[Data records]
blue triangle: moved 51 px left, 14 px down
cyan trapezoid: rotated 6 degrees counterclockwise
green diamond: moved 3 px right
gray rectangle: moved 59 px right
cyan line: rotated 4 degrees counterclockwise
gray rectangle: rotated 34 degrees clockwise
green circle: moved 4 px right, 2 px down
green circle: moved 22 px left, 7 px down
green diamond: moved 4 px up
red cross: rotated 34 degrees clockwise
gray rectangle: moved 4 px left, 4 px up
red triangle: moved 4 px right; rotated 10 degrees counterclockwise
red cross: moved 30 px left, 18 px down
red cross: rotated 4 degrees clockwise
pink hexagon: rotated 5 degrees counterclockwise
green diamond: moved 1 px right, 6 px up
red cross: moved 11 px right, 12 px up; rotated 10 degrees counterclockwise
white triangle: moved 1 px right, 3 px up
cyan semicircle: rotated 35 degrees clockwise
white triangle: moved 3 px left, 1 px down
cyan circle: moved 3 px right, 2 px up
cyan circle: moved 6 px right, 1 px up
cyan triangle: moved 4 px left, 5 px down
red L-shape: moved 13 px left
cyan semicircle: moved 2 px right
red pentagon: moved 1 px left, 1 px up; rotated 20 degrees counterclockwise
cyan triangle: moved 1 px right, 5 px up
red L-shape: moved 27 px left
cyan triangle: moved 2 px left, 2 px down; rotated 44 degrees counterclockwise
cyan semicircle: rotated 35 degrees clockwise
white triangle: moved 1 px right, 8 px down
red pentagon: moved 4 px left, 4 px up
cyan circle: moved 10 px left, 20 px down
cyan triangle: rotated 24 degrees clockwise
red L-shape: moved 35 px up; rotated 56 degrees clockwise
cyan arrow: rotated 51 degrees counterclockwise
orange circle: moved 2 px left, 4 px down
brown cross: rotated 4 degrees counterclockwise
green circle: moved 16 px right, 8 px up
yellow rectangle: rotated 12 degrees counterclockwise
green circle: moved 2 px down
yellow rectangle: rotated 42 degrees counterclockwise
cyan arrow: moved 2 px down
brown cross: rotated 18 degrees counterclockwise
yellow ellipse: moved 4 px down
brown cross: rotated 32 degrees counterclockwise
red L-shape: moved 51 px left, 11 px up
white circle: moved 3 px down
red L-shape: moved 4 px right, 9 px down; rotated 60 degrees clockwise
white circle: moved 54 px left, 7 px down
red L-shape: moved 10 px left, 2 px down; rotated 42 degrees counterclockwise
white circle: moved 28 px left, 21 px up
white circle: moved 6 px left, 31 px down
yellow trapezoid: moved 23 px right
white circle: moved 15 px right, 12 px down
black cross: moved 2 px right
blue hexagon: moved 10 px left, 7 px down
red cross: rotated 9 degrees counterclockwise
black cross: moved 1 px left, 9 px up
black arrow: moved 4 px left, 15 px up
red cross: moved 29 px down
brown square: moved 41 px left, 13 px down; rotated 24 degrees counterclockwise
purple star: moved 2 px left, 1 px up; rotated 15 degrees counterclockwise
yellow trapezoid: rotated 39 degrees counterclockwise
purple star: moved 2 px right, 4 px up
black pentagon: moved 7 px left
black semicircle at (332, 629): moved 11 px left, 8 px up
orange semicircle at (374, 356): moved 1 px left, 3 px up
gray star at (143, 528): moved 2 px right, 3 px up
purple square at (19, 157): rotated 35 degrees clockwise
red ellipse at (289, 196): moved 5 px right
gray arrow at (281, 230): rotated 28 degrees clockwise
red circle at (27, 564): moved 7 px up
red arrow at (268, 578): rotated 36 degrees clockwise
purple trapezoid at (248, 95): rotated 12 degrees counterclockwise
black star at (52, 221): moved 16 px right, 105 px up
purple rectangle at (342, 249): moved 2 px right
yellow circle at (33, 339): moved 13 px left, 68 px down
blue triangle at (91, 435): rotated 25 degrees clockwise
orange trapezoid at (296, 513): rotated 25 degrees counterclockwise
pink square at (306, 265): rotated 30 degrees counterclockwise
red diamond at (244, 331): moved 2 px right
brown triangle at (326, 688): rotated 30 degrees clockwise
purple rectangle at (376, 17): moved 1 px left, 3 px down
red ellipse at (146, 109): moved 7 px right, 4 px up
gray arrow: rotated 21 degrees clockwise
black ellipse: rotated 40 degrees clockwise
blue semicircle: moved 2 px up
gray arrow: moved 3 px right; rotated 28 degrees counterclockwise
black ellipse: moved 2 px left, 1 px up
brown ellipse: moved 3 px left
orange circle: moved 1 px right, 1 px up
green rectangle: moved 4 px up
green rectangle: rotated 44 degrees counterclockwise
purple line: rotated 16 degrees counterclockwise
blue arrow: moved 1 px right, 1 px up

## [AIM OF THE EXERCISE]
Write out all of the data above again, line for line, without changing a single word.

## [THE COMPLETED TASK]
blue triangle: moved 51 px left, 14 px down
cyan trapezoid: rotated 6 degrees counterclockwise
green diamond: moved 3 px right
gray rectangle: moved 59 px right
cyan line: rotated 4 degrees counterclockwise
gray rectangle: rotated 34 degrees clockwise
green circle: moved 4 px right, 2 px down
green circle: moved 22 px left, 7 px down
green diamond: moved 4 px up
red cross: rotated 34 degrees clockwise
gray rectangle: moved 4 px left, 4 px up
red triangle: moved 4 px right; rotated 10 degrees counterclockwise
red cross: moved 30 px left, 18 px down
red cross: rotated 4 degrees clockwise
pink hexagon: rotated 5 degrees counterclockwise
green diamond: moved 1 px right, 6 px up
red cross: moved 11 px right, 12 px up; rotated 10 degrees counterclockwise
white triangle: moved 1 px right, 3 px up
cyan semicircle: rotated 35 degrees clockwise
white triangle: moved 3 px left, 1 px down
cyan circle: moved 3 px right, 2 px up
cyan circle: moved 6 px right, 1 px up
cyan triangle: moved 4 px left, 5 px down
red L-shape: moved 13 px left
cyan semicircle: moved 2 px right
red pentagon: moved 1 px left, 1 px up; rotated 20 degrees counterclockwise
cyan triangle: moved 1 px right, 5 px up
red L-shape: moved 27 px left
cyan triangle: moved 2 px left, 2 px down; rotated 44 degrees counterclockwise
cyan semicircle: rotated 35 degrees clockwise
white triangle: moved 1 px right, 8 px down
red pentagon: moved 4 px left, 4 px up
cyan circle: moved 10 px left, 20 px down
cyan triangle: rotated 24 degrees clockwise
red L-shape: moved 35 px up; rotated 56 degrees clockwise
cyan arrow: rotated 51 degrees counterclockwise
orange circle: moved 2 px left, 4 px down
brown cross: rotated 4 degrees counterclockwise
green circle: moved 16 px right, 8 px up
yellow rectangle: rotated 12 degrees counterclockwise
green circle: moved 2 px down
yellow rectangle: rotated 42 degrees counterclockwise
cyan arrow: moved 2 px down
brown cross: rotated 18 degrees counterclockwise
yellow ellipse: moved 4 px down
brown cross: rotated 32 degrees counterclockwise
red L-shape: moved 51 px left, 11 px up
white circle: moved 3 px down
red L-shape: moved 4 px right, 9 px down; rotated 60 degrees clockwise
white circle: moved 54 px left, 7 px down
red L-shape: moved 10 px left, 2 px down; rotated 42 degrees counterclockwise
white circle: moved 28 px left, 21 px up
white circle: moved 6 px left, 31 px down
yellow trapezoid: moved 23 px right
white circle: moved 15 px right, 12 px down
black cross: moved 2 px right
blue hexagon: moved 10 px left, 7 px down
red cross: rotated 9 degrees counterclockwise
black cross: moved 1 px left, 9 px up
black arrow: moved 4 px left, 15 px up
red cross: moved 29 px down
brown square: moved 41 px left, 13 px down; rotated 24 degrees counterclockwise
purple star: moved 2 px left, 1 px up; rotated 15 degrees counterclockwise
yellow trapezoid: rotated 39 degrees counterclockwise
purple star: moved 2 px right, 4 px up
black pentagon: moved 7 px left
black semicircle at (332, 629): moved 11 px left, 8 px up
orange semicircle at (374, 356): moved 1 px left, 3 px up
gray star at (143, 528): moved 2 px right, 3 px up
purple square at (19, 157): rotated 35 degrees clockwise
red ellipse at (289, 196): moved 5 px right
gray arrow at (281, 230): rotated 28 degrees clockwise
red circle at (27, 564): moved 7 px up
red arrow at (268, 578): rotated 36 degrees clockwise
purple trapezoid at (248, 95): rotated 12 degrees counterclockwise
black star at (52, 221): moved 16 px right, 105 px up
purple rectangle at (342, 249): moved 2 px right
yellow circle at (33, 339): moved 13 px left, 68 px down
blue triangle at (91, 435): rotated 25 degrees clockwise
orange trapezoid at (296, 513): rotated 25 degrees counterclockwise
pink square at (306, 265): rotated 30 degrees counterclockwise
red diamond at (244, 331): moved 2 px right
brown triangle at (326, 688): rotated 30 degrees clockwise
purple rectangle at (376, 17): moved 1 px left, 3 px down
red ellipse at (146, 109): moved 7 px right, 4 px up
gray arrow: rotated 21 degrees clockwise
black ellipse: rotated 40 degrees clockwise
blue semicircle: moved 2 px up
gray arrow: moved 3 px right; rotated 28 degrees counterclockwise
black ellipse: moved 2 px left, 1 px up
brown ellipse: moved 3 px left
orange circle: moved 1 px right, 1 px up
green rectangle: moved 4 px up
green rectangle: rotated 44 degrees counterclockwise
purple line: rotated 16 degrees counterclockwise
blue arrow: moved 1 px right, 1 px up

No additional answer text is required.